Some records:

START

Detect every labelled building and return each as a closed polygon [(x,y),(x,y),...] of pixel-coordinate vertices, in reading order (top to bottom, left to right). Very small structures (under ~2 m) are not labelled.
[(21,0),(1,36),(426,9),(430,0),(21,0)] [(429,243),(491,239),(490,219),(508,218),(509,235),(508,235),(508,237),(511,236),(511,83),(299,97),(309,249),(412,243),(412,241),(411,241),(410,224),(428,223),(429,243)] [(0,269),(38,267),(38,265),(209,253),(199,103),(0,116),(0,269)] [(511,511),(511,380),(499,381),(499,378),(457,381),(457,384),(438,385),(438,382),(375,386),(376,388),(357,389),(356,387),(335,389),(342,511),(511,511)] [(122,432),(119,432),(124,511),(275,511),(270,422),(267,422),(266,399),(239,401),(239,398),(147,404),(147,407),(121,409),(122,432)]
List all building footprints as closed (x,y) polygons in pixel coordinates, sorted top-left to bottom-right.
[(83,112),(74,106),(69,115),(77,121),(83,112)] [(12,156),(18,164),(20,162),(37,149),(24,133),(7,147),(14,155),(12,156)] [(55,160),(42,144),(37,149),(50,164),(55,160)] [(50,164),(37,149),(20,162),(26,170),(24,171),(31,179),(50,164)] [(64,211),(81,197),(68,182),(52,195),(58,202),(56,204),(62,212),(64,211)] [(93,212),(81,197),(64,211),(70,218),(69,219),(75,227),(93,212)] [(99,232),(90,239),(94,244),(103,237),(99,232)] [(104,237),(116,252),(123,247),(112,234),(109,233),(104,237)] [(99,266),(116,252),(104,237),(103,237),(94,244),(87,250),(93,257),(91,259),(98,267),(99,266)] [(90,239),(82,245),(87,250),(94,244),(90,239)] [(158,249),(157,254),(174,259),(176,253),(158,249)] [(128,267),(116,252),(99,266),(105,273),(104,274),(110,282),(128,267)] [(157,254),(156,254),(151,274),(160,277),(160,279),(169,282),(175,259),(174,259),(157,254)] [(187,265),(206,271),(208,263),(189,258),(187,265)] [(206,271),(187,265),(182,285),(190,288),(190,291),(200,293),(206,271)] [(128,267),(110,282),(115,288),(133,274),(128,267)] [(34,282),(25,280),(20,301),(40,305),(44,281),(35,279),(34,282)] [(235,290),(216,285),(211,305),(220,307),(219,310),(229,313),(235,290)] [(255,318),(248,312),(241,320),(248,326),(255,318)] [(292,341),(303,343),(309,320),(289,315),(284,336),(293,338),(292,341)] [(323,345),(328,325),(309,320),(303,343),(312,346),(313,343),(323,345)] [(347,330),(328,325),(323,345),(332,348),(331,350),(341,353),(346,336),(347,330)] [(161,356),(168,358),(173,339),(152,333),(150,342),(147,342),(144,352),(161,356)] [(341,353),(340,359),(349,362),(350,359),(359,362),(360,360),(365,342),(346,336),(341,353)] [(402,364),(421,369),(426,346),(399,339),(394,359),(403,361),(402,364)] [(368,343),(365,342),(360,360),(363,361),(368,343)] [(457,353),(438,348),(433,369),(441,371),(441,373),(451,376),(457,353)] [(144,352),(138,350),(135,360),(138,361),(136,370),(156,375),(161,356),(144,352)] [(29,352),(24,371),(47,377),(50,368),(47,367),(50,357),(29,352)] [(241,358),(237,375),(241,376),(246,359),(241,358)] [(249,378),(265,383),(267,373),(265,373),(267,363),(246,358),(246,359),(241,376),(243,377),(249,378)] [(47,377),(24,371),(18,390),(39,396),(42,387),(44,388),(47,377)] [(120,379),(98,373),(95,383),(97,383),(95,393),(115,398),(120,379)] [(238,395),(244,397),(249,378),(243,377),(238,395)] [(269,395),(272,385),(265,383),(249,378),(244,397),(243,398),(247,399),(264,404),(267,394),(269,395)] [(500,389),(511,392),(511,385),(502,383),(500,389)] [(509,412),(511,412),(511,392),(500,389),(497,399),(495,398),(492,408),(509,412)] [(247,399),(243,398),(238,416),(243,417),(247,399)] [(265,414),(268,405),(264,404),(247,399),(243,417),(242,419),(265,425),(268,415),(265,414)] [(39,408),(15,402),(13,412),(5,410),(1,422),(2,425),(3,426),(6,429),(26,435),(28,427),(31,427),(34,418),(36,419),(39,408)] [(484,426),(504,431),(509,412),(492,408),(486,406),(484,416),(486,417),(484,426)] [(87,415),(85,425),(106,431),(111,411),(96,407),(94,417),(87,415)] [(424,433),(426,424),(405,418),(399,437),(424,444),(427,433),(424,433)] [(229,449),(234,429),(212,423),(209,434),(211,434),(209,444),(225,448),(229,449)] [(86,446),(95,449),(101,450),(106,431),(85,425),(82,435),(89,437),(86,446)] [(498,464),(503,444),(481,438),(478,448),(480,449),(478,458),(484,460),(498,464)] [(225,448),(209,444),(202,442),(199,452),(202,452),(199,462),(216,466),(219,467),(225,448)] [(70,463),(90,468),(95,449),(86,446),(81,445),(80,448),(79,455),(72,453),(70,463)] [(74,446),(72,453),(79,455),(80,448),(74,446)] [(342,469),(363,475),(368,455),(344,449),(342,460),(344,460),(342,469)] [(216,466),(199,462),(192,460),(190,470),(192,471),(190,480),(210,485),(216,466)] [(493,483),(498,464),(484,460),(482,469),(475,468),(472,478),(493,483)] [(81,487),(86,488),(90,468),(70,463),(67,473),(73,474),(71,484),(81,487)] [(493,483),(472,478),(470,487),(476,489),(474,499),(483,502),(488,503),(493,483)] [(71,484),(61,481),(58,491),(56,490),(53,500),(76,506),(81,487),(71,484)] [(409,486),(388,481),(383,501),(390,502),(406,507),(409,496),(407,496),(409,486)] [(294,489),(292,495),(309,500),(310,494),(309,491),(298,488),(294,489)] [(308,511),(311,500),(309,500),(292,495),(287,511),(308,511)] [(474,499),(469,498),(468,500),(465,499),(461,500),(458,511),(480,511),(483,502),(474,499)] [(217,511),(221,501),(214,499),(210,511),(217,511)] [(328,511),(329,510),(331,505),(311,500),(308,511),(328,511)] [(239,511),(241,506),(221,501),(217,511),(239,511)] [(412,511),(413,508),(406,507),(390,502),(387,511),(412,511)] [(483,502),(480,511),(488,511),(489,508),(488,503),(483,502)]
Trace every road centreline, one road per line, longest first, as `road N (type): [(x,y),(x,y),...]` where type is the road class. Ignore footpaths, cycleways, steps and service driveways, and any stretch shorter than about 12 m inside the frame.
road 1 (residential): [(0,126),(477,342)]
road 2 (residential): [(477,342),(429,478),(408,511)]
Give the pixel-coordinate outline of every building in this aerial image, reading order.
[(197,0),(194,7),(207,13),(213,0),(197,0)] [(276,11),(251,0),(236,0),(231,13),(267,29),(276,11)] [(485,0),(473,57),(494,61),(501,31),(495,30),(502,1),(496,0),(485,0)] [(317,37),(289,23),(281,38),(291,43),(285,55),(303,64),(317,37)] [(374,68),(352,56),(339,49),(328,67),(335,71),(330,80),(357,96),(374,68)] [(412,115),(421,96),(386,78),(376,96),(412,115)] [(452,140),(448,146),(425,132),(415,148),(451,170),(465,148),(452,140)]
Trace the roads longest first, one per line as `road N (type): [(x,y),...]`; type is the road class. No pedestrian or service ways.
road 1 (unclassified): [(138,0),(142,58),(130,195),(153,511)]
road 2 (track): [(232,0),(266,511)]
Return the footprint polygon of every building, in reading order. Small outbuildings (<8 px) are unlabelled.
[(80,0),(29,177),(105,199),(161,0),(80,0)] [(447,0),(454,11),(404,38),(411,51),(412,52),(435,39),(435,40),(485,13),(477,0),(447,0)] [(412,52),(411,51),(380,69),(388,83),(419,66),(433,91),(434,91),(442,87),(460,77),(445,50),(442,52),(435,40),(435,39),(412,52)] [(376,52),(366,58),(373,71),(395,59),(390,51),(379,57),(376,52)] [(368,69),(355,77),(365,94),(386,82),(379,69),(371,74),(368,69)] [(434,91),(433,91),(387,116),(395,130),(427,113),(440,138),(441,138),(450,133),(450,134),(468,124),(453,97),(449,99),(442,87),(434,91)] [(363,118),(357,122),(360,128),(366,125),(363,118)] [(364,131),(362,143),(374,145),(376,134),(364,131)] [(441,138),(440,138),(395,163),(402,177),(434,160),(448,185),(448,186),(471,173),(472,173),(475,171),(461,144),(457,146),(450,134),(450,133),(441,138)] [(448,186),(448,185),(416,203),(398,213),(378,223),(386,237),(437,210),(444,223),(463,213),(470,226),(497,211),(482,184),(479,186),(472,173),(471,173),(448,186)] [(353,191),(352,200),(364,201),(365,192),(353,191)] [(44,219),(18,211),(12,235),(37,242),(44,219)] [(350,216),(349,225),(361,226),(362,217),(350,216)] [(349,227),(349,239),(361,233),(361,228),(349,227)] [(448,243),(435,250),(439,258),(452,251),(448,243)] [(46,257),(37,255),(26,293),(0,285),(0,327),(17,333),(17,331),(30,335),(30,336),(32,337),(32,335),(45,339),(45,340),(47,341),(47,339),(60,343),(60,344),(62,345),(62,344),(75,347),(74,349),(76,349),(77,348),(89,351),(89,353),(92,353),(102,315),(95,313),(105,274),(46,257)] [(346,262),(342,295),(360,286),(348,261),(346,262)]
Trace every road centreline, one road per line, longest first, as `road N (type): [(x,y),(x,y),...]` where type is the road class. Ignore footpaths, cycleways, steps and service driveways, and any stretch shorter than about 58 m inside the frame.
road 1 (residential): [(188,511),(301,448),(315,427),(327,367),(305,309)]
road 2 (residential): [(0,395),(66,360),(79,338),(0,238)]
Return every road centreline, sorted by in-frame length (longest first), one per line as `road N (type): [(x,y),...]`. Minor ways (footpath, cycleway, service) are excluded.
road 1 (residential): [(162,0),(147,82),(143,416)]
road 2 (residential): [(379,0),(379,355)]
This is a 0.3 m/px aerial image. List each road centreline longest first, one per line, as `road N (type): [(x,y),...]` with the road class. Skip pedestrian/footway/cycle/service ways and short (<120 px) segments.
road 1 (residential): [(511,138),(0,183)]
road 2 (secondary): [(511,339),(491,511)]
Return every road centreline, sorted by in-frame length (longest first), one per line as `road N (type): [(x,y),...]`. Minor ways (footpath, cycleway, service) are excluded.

END

DIRECTIONS FOR THIS TASK:
Copy out the lines in the data above, word for word, from the line with "Trace the roads" to the line with "road 2 (track): [(232,0),(266,511)]", including both of those lines.

CORRECT RESPONSE:
Trace the roads longest first, one per line as `road N (type): [(x,y),...]`; type is the road class. No pedestrian or service ways.
road 1 (unclassified): [(138,0),(142,58),(130,195),(153,511)]
road 2 (track): [(232,0),(266,511)]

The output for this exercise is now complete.